→ **The task**:
The records below hold a stretch from the line with "cyan semicircle: (64, 134)" through the line with "gray cross: (207, 76) -> (189, 51), moved"; return exactly those lines, ends included, and nothing more.

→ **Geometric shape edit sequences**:
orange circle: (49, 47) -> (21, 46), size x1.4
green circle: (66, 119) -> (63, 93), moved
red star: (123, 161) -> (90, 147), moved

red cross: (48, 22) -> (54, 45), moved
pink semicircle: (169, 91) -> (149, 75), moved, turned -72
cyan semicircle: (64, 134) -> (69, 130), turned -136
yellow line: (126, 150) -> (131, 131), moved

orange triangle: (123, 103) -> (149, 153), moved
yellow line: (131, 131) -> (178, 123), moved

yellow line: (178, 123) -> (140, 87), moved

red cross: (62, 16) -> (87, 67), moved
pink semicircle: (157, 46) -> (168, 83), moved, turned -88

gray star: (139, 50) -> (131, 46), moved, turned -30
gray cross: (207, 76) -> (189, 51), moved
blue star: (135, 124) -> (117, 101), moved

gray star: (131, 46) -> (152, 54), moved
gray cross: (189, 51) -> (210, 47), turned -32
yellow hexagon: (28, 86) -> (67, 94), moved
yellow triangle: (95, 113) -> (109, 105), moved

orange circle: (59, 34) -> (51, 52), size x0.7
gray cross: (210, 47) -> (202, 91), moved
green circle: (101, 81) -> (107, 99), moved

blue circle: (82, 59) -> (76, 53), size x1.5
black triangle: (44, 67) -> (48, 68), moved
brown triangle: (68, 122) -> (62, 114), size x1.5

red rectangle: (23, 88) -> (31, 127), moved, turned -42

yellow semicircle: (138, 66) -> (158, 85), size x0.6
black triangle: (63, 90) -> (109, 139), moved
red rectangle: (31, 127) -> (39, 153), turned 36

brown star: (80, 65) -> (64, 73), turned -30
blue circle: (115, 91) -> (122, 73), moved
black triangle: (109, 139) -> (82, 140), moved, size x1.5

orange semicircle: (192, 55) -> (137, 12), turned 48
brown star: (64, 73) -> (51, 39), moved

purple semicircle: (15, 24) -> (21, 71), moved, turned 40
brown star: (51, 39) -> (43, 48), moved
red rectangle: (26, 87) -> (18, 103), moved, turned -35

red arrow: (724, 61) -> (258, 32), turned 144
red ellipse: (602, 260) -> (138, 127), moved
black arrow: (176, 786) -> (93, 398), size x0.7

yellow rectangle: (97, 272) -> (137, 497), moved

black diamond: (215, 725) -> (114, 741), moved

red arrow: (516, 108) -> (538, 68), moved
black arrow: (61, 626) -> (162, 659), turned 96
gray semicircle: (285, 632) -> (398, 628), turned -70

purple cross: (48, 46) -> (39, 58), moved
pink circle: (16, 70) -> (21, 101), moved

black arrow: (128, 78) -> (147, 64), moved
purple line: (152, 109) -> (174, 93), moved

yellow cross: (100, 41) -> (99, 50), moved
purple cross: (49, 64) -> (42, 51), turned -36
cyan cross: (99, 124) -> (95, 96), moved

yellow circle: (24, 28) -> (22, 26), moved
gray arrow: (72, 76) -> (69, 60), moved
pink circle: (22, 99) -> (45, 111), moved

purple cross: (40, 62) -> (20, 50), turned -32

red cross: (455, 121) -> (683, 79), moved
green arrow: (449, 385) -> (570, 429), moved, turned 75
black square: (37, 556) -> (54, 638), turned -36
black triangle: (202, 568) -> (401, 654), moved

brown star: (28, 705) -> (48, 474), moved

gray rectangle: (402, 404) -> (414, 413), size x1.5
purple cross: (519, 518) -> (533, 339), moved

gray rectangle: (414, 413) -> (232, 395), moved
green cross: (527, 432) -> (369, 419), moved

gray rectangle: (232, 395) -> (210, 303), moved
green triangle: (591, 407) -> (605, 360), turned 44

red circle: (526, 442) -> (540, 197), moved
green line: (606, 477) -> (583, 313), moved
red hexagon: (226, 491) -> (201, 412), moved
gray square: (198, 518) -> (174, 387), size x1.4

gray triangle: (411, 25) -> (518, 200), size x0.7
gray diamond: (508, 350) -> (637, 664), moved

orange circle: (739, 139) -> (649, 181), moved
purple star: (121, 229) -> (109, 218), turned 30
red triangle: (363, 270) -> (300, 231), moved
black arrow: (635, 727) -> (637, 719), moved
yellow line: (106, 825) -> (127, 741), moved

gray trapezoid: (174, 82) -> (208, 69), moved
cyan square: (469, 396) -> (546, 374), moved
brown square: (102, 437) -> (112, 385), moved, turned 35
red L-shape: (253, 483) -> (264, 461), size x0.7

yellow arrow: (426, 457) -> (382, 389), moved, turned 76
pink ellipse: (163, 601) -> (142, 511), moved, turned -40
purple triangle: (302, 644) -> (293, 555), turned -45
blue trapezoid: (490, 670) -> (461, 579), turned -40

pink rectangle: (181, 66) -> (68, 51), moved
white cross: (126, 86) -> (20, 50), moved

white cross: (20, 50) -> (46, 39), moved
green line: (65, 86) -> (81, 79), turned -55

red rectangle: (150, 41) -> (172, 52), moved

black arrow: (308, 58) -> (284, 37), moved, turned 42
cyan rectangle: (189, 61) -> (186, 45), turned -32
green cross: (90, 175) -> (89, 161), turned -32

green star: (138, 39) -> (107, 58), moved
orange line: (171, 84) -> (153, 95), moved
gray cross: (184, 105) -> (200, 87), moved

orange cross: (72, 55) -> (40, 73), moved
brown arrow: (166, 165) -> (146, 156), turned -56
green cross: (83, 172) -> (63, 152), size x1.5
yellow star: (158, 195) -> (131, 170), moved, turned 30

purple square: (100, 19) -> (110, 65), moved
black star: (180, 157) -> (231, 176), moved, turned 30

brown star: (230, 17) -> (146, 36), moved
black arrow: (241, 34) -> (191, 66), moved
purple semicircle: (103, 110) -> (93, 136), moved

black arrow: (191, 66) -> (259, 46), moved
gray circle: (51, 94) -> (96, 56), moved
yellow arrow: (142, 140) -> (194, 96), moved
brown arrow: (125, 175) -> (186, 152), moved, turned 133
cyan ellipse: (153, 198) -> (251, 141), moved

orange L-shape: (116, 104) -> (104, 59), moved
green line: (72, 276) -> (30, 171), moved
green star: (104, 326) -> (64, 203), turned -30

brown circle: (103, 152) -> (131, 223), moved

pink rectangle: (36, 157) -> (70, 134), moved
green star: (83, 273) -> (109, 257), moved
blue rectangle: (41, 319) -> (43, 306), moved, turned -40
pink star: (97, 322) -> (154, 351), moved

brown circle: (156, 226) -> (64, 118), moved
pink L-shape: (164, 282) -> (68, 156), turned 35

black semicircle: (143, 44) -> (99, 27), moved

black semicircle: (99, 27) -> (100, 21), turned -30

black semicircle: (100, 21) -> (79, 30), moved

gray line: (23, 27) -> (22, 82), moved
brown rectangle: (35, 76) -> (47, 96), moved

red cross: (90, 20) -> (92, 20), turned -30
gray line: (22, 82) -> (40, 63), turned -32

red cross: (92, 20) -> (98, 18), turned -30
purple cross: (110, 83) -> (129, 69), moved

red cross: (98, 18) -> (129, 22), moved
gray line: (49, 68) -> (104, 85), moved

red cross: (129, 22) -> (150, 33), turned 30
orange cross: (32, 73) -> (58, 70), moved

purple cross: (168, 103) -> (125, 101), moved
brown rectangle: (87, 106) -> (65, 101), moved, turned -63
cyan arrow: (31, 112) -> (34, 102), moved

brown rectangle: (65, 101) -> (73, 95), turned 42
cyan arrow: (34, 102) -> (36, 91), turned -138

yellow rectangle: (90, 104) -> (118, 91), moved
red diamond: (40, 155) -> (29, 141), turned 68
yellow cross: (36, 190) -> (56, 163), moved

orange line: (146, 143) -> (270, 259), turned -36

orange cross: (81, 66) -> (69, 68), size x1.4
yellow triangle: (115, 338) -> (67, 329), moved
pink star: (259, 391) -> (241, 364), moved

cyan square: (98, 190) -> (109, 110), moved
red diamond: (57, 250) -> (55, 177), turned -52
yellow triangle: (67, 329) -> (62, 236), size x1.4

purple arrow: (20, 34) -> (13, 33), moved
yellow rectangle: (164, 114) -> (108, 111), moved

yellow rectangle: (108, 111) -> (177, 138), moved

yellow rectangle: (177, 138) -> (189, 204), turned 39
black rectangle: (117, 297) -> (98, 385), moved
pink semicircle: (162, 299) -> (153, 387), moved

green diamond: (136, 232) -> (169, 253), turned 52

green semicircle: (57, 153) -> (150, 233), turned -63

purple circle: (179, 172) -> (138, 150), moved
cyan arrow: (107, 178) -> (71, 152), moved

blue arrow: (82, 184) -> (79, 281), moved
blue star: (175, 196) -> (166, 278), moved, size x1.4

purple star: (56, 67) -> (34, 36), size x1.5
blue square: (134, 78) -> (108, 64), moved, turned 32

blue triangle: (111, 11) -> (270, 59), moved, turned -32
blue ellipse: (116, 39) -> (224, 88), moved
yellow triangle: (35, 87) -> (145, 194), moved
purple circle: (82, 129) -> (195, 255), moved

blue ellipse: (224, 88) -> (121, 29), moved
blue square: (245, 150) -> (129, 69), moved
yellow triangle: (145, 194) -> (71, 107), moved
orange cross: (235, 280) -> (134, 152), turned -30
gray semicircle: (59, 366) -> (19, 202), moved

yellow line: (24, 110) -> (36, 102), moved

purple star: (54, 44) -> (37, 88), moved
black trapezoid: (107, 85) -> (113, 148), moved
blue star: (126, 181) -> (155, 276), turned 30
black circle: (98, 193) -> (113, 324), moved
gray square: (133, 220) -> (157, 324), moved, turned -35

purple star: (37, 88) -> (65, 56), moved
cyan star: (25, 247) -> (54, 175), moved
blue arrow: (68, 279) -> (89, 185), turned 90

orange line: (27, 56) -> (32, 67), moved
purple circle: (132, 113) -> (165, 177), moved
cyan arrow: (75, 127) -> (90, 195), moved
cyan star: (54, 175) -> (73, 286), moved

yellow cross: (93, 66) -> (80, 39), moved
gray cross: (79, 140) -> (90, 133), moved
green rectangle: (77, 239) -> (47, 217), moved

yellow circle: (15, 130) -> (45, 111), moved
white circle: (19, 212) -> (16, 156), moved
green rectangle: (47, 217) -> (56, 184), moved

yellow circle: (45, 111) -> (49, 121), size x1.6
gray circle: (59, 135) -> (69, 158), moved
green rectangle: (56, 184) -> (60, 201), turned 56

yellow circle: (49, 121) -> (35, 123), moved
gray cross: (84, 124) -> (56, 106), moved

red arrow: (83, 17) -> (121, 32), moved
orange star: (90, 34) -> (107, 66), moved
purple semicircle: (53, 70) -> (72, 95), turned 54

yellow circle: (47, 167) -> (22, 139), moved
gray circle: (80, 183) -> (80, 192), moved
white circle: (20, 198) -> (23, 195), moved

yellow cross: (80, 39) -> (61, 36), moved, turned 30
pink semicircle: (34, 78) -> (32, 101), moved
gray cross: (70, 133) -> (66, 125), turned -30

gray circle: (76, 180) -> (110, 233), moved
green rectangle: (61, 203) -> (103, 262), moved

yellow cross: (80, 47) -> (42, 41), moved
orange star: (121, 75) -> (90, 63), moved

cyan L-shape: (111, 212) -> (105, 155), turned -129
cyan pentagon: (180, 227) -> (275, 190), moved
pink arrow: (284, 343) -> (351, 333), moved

→ **Answer for this exercise**:
cyan semicircle: (64, 134) -> (69, 130), turned -136
yellow line: (126, 150) -> (131, 131), moved

orange triangle: (123, 103) -> (149, 153), moved
yellow line: (131, 131) -> (178, 123), moved

yellow line: (178, 123) -> (140, 87), moved

red cross: (62, 16) -> (87, 67), moved
pink semicircle: (157, 46) -> (168, 83), moved, turned -88

gray star: (139, 50) -> (131, 46), moved, turned -30
gray cross: (207, 76) -> (189, 51), moved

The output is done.